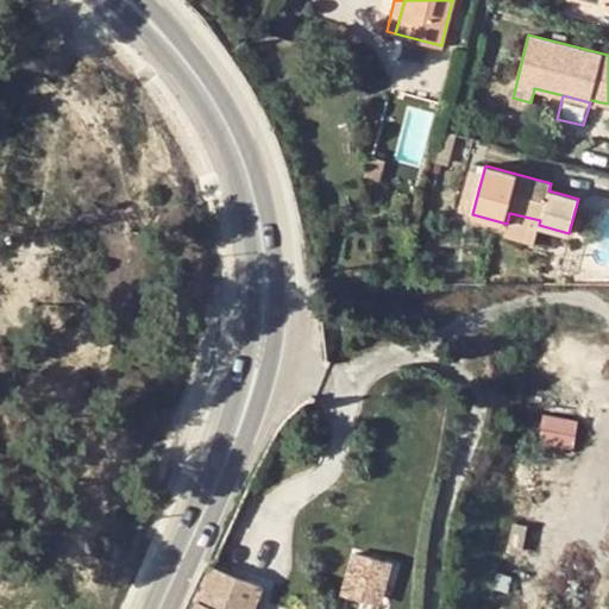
[(468,184),(460,211),(472,214),(479,187),(468,184)]
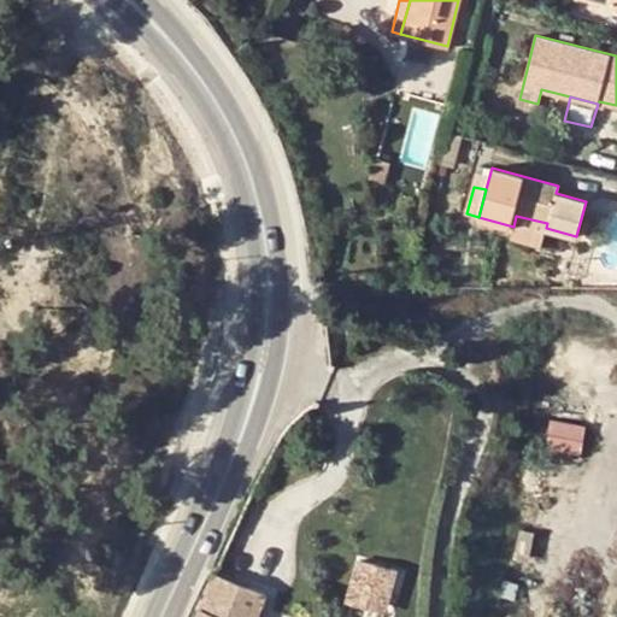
[(516,216),(513,227),(544,234),(546,228),(547,223),(516,216)]
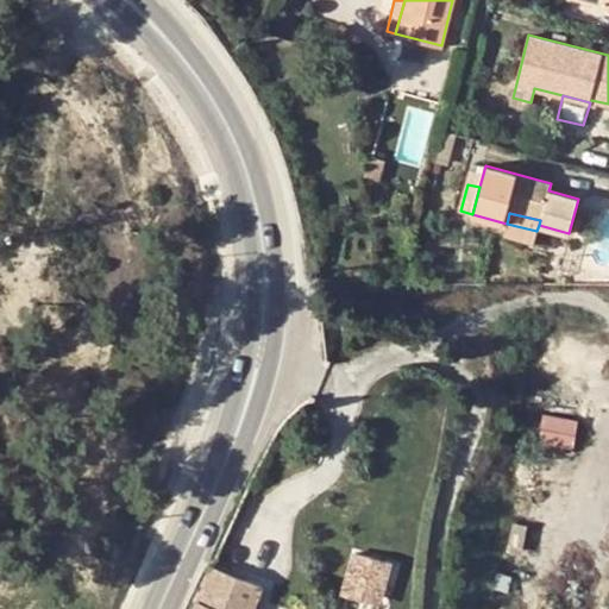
[(578,443),(579,416),(546,414),(545,440),(578,443)]
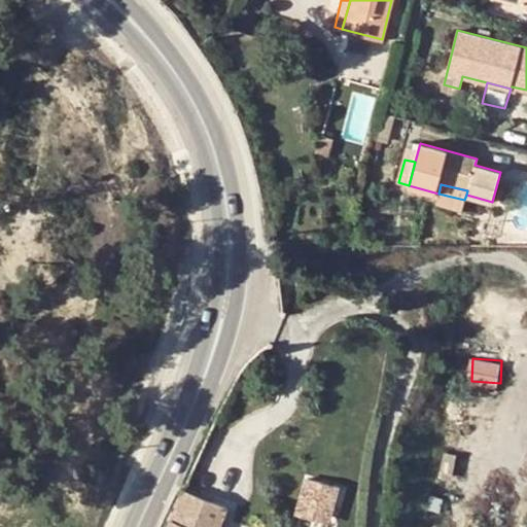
[(319,483),(304,479),(299,495),(314,499),(319,483)]
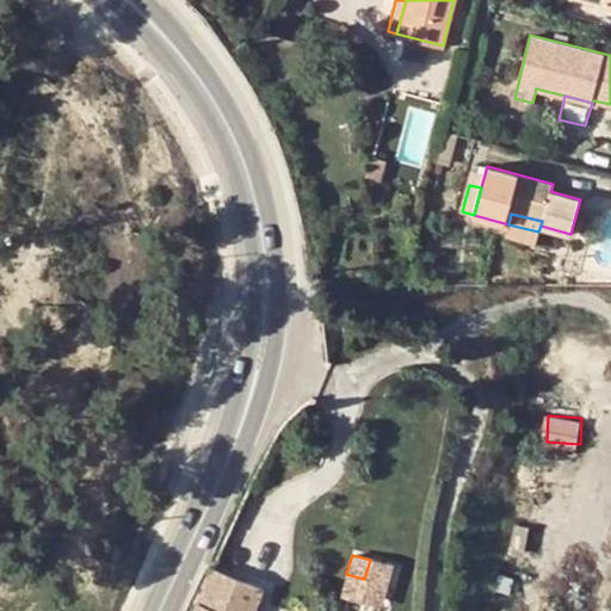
[(390,566),(370,560),(364,579),(346,574),(343,591),(380,602),(390,566)]
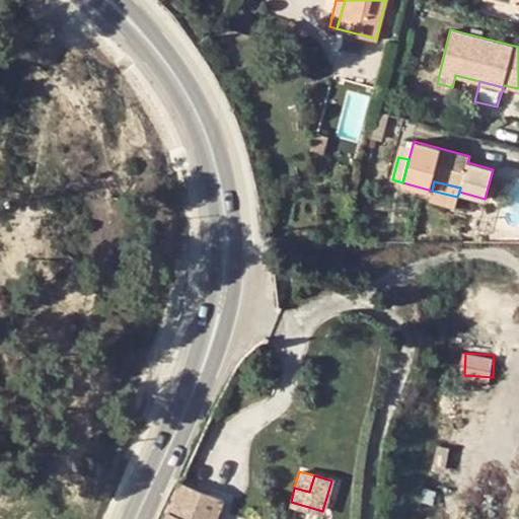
[(215,518),(223,498),(179,480),(163,518),(215,518)]
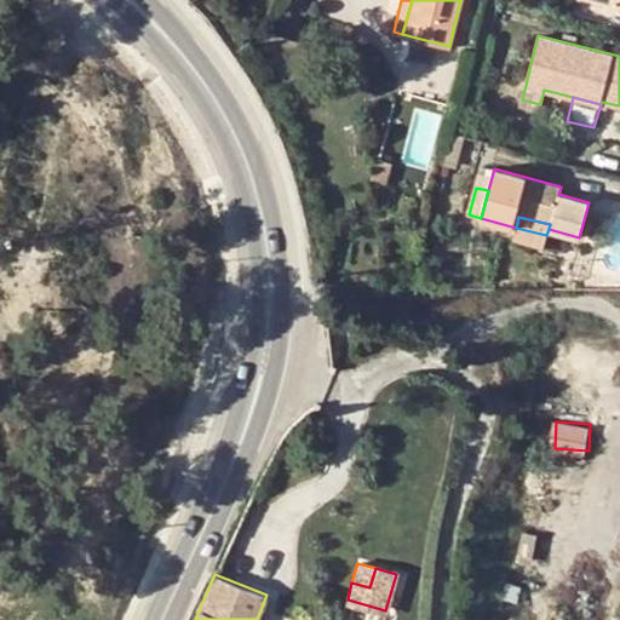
All buildings are outlined.
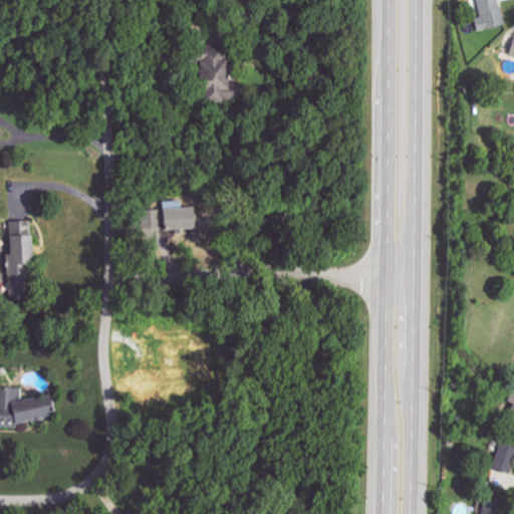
[(506,24),(499,0),(477,0),(482,17),(475,19),(478,31),(506,24)]
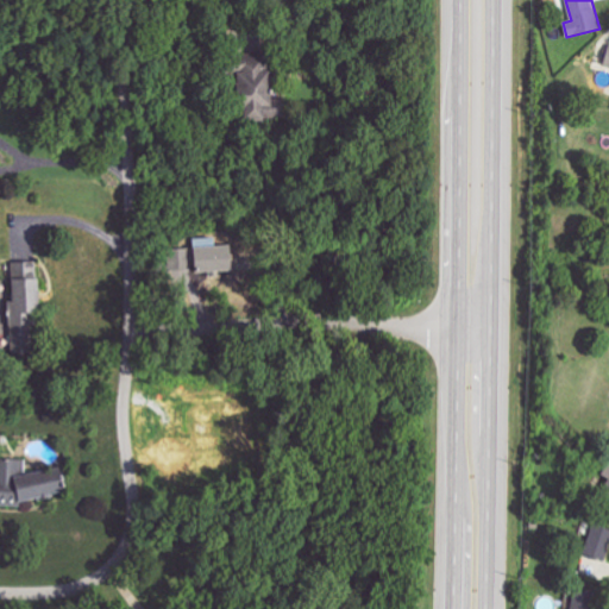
[(252,123),(263,114),(262,113),(274,105),(262,87),(275,79),(263,61),(249,70),(245,64),(232,73),(237,80),(228,86),(252,123)]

#####

WORK REQUEST:
Write out the material above once more, exactly as it reads, with no pictures.

PROBLEM SOLUTION:
[(468,184),(460,211),(472,214),(479,187),(468,184)]
[(516,216),(513,227),(544,234),(546,228),(547,223),(516,216)]
[(578,443),(579,416),(546,414),(545,440),(578,443)]
[(319,483),(304,479),(299,495),(314,499),(319,483)]
[(390,566),(370,560),(364,579),(346,574),(343,591),(380,602),(390,566)]
[(215,518),(223,498),(179,480),(163,518),(215,518)]
All buildings are outlined.
[(506,24),(499,0),(477,0),(482,17),(475,19),(478,31),(506,24)]
[(252,123),(263,114),(262,113),(274,105),(262,87),(275,79),(263,61),(249,70),(245,64),(232,73),(237,80),(228,86),(252,123)]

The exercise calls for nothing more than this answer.